▶ WORK REQUIRED: Only an exact repetition of the lines from the one holding "first_place: [98, 569]" to the end of the data is wanted, with pictures left out.

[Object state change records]
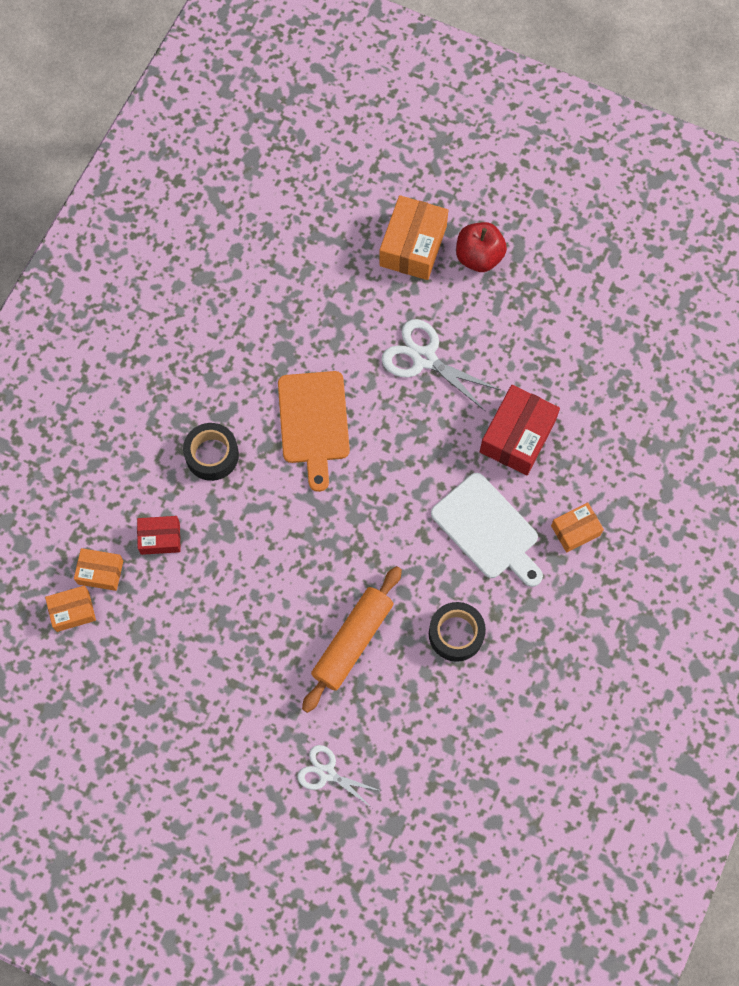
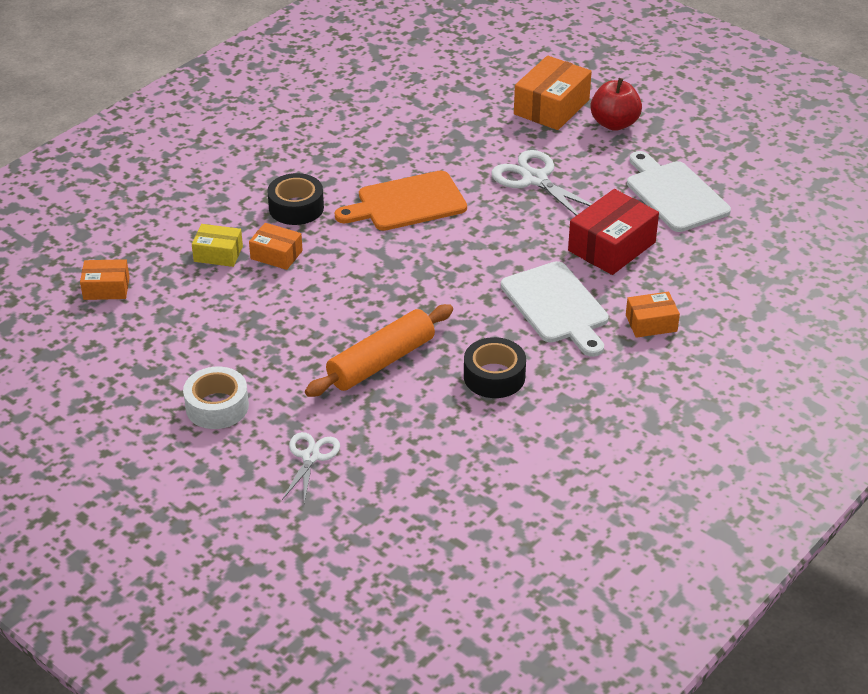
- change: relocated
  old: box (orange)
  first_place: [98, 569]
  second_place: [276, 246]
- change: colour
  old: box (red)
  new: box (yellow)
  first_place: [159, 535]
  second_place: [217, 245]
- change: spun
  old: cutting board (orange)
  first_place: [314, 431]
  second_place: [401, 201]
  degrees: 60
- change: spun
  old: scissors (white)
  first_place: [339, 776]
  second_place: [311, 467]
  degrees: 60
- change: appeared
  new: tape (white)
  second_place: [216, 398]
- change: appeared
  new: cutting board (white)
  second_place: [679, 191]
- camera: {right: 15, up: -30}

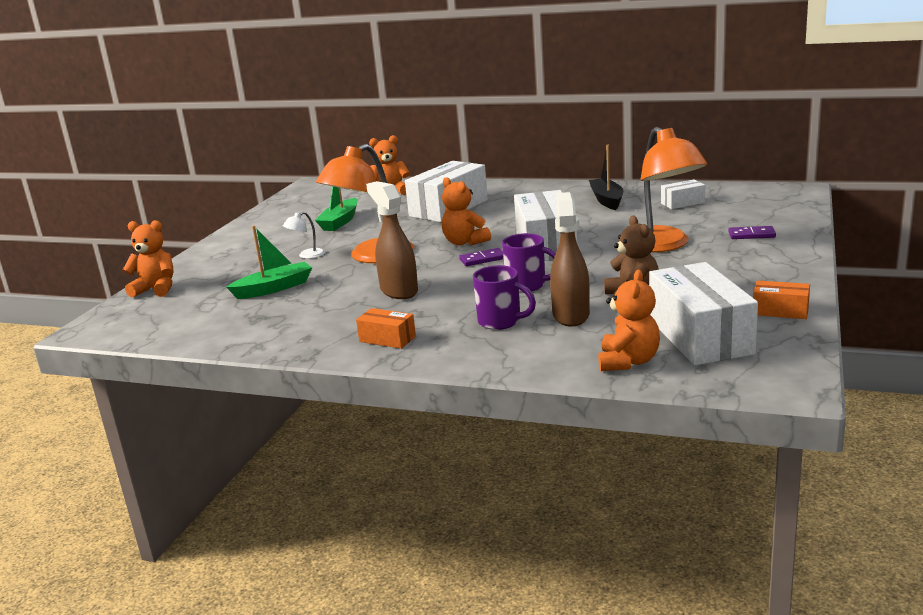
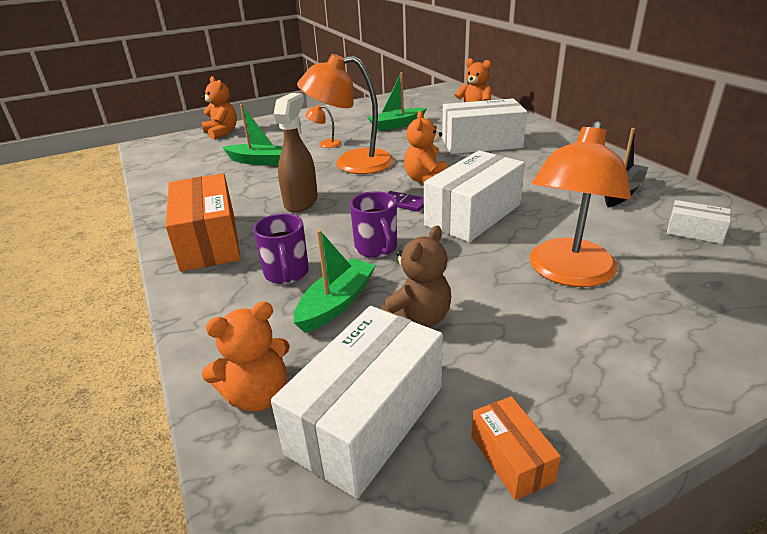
- change: colour
  old: lamp (white)
  new: lamp (orange)
  first_place: [304, 235]
  second_place: [323, 126]
- change: size
  old: box (orange)
  first_place: [386, 328]
  second_place: [203, 222]
  factor: 2.08
- change: exchanged
  old: spray bottle (brown)
  new: boat (green)
  first_place: [570, 259]
  second_place: [335, 281]
- change: missing
  old: domino (purple)
  first_place: [752, 232]
- camera: {right: 45, up: 10}

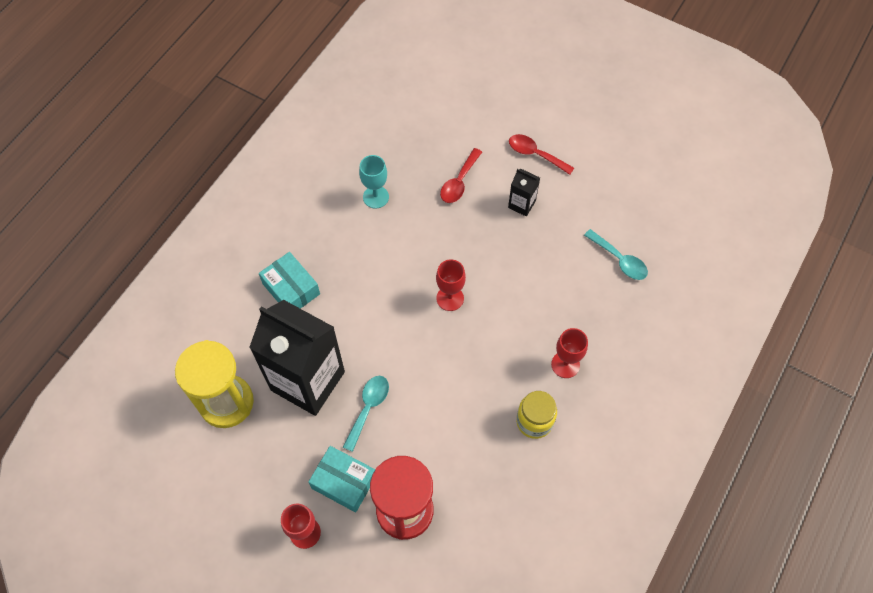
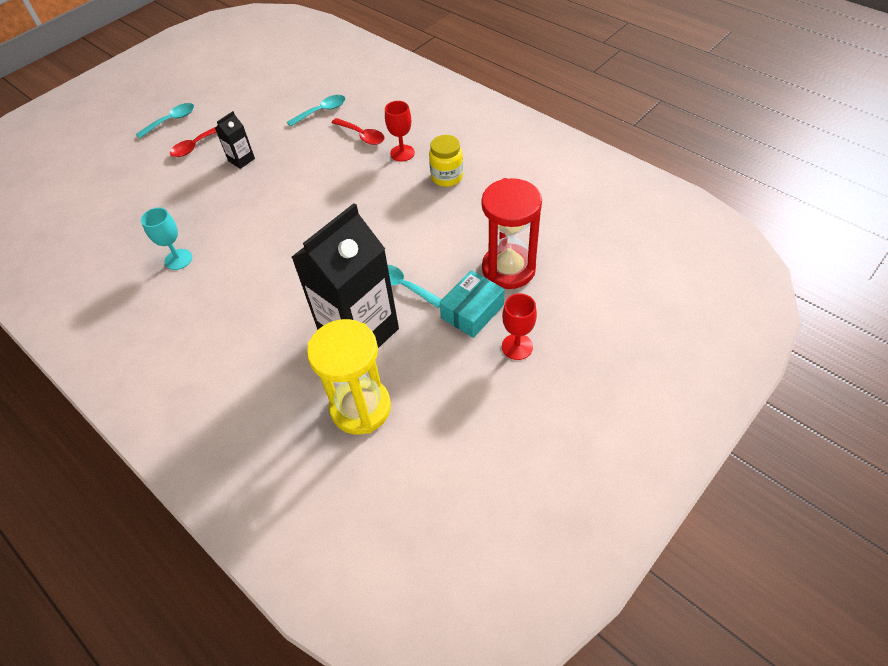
- change: missing
  old: box (turquoise)
  first_place: [289, 280]
- change: missing
  old: goblet (red)
  first_place: [451, 285]
- change: relocated
  old: spoon (red)
  first_place: [461, 175]
  second_place: [358, 131]
- change: appeared
  new: spoon (turquoise)
  second_place: [165, 120]
- camera: {right: -75, up: -10}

▶ WRITTEN SOLUTION:
  first_place: [98, 569]
  second_place: [276, 246]
- change: colour
  old: box (red)
  new: box (yellow)
  first_place: [159, 535]
  second_place: [217, 245]
- change: spun
  old: cutting board (orange)
  first_place: [314, 431]
  second_place: [401, 201]
  degrees: 60
- change: spun
  old: scissors (white)
  first_place: [339, 776]
  second_place: [311, 467]
  degrees: 60
- change: appeared
  new: tape (white)
  second_place: [216, 398]
- change: appeared
  new: cutting board (white)
  second_place: [679, 191]
- camera: {right: 15, up: -30}

- change: colour
  old: lamp (white)
  new: lamp (orange)
  first_place: [304, 235]
  second_place: [323, 126]
- change: size
  old: box (orange)
  first_place: [386, 328]
  second_place: [203, 222]
  factor: 2.08
- change: exchanged
  old: spray bottle (brown)
  new: boat (green)
  first_place: [570, 259]
  second_place: [335, 281]
- change: missing
  old: domino (purple)
  first_place: [752, 232]
- camera: {right: 45, up: 10}

- change: missing
  old: box (turquoise)
  first_place: [289, 280]
- change: missing
  old: goblet (red)
  first_place: [451, 285]
- change: relocated
  old: spoon (red)
  first_place: [461, 175]
  second_place: [358, 131]
- change: appeared
  new: spoon (turquoise)
  second_place: [165, 120]
- camera: {right: -75, up: -10}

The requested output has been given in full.